START GIVEN ENTRIES

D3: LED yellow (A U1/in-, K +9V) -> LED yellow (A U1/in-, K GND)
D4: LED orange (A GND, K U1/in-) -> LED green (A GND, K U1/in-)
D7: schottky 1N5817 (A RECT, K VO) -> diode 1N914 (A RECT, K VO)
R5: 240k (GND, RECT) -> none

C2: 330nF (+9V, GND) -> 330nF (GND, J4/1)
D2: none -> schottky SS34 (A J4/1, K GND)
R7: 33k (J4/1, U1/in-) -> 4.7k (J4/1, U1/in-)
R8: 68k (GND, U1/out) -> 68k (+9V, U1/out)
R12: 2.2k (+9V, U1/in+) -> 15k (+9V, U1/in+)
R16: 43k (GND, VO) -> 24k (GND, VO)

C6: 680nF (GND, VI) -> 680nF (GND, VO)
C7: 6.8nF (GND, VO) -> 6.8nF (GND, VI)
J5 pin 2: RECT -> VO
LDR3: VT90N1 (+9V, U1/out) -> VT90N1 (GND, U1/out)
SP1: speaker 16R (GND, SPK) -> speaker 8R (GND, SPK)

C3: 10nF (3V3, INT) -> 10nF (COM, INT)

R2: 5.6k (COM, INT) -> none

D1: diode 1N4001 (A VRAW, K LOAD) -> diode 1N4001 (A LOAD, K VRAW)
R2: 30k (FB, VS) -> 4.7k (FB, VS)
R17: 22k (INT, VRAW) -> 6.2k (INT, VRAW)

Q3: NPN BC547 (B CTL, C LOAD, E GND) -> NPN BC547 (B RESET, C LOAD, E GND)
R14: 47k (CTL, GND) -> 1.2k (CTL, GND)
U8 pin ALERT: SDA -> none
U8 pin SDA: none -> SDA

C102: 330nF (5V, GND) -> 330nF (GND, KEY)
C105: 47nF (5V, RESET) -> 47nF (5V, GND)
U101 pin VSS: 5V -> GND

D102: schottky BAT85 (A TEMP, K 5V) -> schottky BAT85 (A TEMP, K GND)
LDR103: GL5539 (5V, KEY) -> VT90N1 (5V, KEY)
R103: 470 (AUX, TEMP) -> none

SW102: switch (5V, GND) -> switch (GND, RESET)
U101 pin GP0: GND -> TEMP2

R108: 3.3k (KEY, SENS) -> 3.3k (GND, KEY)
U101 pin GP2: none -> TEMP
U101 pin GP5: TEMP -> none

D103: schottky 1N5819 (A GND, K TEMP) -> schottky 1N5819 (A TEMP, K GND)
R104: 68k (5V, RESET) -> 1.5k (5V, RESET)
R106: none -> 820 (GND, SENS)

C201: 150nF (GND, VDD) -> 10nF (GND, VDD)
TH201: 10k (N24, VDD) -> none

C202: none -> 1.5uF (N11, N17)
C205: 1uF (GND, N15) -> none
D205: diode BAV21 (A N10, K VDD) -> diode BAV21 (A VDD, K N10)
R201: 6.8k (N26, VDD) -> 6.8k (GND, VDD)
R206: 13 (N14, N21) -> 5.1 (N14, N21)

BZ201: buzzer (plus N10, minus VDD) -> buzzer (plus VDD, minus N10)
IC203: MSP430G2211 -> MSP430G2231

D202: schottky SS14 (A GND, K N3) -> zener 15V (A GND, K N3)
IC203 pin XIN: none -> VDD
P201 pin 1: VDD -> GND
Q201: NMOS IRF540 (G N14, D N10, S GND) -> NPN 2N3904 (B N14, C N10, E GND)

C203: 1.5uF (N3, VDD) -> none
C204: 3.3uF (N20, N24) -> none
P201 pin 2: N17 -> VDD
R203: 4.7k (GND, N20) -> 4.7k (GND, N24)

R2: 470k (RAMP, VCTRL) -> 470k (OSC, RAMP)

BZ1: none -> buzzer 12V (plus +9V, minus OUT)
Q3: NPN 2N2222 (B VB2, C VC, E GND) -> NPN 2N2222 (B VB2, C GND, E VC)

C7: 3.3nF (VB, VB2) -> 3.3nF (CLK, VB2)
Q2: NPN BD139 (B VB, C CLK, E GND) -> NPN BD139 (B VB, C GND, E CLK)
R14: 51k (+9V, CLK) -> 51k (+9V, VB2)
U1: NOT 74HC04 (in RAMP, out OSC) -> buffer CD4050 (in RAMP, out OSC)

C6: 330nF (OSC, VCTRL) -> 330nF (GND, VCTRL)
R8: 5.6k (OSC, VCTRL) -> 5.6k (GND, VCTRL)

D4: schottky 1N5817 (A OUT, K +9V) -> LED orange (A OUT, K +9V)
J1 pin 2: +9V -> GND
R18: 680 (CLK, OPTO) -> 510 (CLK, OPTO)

END GIVEN ENTRIES

▶ [PROBLEM REQUIREMENTS] Each entry must be reproduced verbatim.

▶ [ANSWER SPACE]
D3: LED yellow (A U1/in-, K +9V) -> LED yellow (A U1/in-, K GND)
D4: LED orange (A GND, K U1/in-) -> LED green (A GND, K U1/in-)
D7: schottky 1N5817 (A RECT, K VO) -> diode 1N914 (A RECT, K VO)
R5: 240k (GND, RECT) -> none

C2: 330nF (+9V, GND) -> 330nF (GND, J4/1)
D2: none -> schottky SS34 (A J4/1, K GND)
R7: 33k (J4/1, U1/in-) -> 4.7k (J4/1, U1/in-)
R8: 68k (GND, U1/out) -> 68k (+9V, U1/out)
R12: 2.2k (+9V, U1/in+) -> 15k (+9V, U1/in+)
R16: 43k (GND, VO) -> 24k (GND, VO)

C6: 680nF (GND, VI) -> 680nF (GND, VO)
C7: 6.8nF (GND, VO) -> 6.8nF (GND, VI)
J5 pin 2: RECT -> VO
LDR3: VT90N1 (+9V, U1/out) -> VT90N1 (GND, U1/out)
SP1: speaker 16R (GND, SPK) -> speaker 8R (GND, SPK)

C3: 10nF (3V3, INT) -> 10nF (COM, INT)

R2: 5.6k (COM, INT) -> none

D1: diode 1N4001 (A VRAW, K LOAD) -> diode 1N4001 (A LOAD, K VRAW)
R2: 30k (FB, VS) -> 4.7k (FB, VS)
R17: 22k (INT, VRAW) -> 6.2k (INT, VRAW)

Q3: NPN BC547 (B CTL, C LOAD, E GND) -> NPN BC547 (B RESET, C LOAD, E GND)
R14: 47k (CTL, GND) -> 1.2k (CTL, GND)
U8 pin ALERT: SDA -> none
U8 pin SDA: none -> SDA

C102: 330nF (5V, GND) -> 330nF (GND, KEY)
C105: 47nF (5V, RESET) -> 47nF (5V, GND)
U101 pin VSS: 5V -> GND

D102: schottky BAT85 (A TEMP, K 5V) -> schottky BAT85 (A TEMP, K GND)
LDR103: GL5539 (5V, KEY) -> VT90N1 (5V, KEY)
R103: 470 (AUX, TEMP) -> none

SW102: switch (5V, GND) -> switch (GND, RESET)
U101 pin GP0: GND -> TEMP2

R108: 3.3k (KEY, SENS) -> 3.3k (GND, KEY)
U101 pin GP2: none -> TEMP
U101 pin GP5: TEMP -> none

D103: schottky 1N5819 (A GND, K TEMP) -> schottky 1N5819 (A TEMP, K GND)
R104: 68k (5V, RESET) -> 1.5k (5V, RESET)
R106: none -> 820 (GND, SENS)

C201: 150nF (GND, VDD) -> 10nF (GND, VDD)
TH201: 10k (N24, VDD) -> none

C202: none -> 1.5uF (N11, N17)
C205: 1uF (GND, N15) -> none
D205: diode BAV21 (A N10, K VDD) -> diode BAV21 (A VDD, K N10)
R201: 6.8k (N26, VDD) -> 6.8k (GND, VDD)
R206: 13 (N14, N21) -> 5.1 (N14, N21)

BZ201: buzzer (plus N10, minus VDD) -> buzzer (plus VDD, minus N10)
IC203: MSP430G2211 -> MSP430G2231

D202: schottky SS14 (A GND, K N3) -> zener 15V (A GND, K N3)
IC203 pin XIN: none -> VDD
P201 pin 1: VDD -> GND
Q201: NMOS IRF540 (G N14, D N10, S GND) -> NPN 2N3904 (B N14, C N10, E GND)

C203: 1.5uF (N3, VDD) -> none
C204: 3.3uF (N20, N24) -> none
P201 pin 2: N17 -> VDD
R203: 4.7k (GND, N20) -> 4.7k (GND, N24)

R2: 470k (RAMP, VCTRL) -> 470k (OSC, RAMP)

BZ1: none -> buzzer 12V (plus +9V, minus OUT)
Q3: NPN 2N2222 (B VB2, C VC, E GND) -> NPN 2N2222 (B VB2, C GND, E VC)

C7: 3.3nF (VB, VB2) -> 3.3nF (CLK, VB2)
Q2: NPN BD139 (B VB, C CLK, E GND) -> NPN BD139 (B VB, C GND, E CLK)
R14: 51k (+9V, CLK) -> 51k (+9V, VB2)
U1: NOT 74HC04 (in RAMP, out OSC) -> buffer CD4050 (in RAMP, out OSC)

C6: 330nF (OSC, VCTRL) -> 330nF (GND, VCTRL)
R8: 5.6k (OSC, VCTRL) -> 5.6k (GND, VCTRL)

D4: schottky 1N5817 (A OUT, K +9V) -> LED orange (A OUT, K +9V)
J1 pin 2: +9V -> GND
R18: 680 (CLK, OPTO) -> 510 (CLK, OPTO)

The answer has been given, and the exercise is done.